WHAT THE TASK REQUIRES: Please reproduce each of the following records verbatim, keeping every line unchanged.

GIVEN ENTRIES:
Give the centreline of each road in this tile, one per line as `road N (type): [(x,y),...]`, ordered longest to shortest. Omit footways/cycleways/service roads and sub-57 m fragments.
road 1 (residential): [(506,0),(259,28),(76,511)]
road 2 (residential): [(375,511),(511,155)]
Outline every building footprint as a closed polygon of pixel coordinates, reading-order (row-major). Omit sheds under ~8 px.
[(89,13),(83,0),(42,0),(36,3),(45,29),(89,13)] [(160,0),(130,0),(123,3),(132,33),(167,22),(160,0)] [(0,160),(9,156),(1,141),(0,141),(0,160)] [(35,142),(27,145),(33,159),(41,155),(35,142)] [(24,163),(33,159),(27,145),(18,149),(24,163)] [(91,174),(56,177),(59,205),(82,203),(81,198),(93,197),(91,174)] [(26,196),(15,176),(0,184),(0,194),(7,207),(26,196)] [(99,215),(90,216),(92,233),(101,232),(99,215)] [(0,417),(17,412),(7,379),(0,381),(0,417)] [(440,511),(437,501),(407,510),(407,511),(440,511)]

EXERCISE RESPONSE:
Give the centreline of each road in this tile, one per line as `road N (type): [(x,y),...]`, ordered longest to shortest. Omit footways/cycleways/service roads and sub-57 m fragments.
road 1 (residential): [(506,0),(259,28),(76,511)]
road 2 (residential): [(375,511),(511,155)]
Outline every building footprint as a closed polygon of pixel coordinates, reading-order (row-major). Omit sheds under ~8 px.
[(89,13),(83,0),(42,0),(36,3),(45,29),(89,13)] [(160,0),(130,0),(123,3),(132,33),(167,22),(160,0)] [(0,160),(9,156),(1,141),(0,141),(0,160)] [(35,142),(27,145),(33,159),(41,155),(35,142)] [(24,163),(33,159),(27,145),(18,149),(24,163)] [(91,174),(56,177),(59,205),(82,203),(81,198),(93,197),(91,174)] [(26,196),(15,176),(0,184),(0,194),(7,207),(26,196)] [(99,215),(90,216),(92,233),(101,232),(99,215)] [(0,417),(17,412),(7,379),(0,381),(0,417)] [(440,511),(437,501),(407,510),(407,511),(440,511)]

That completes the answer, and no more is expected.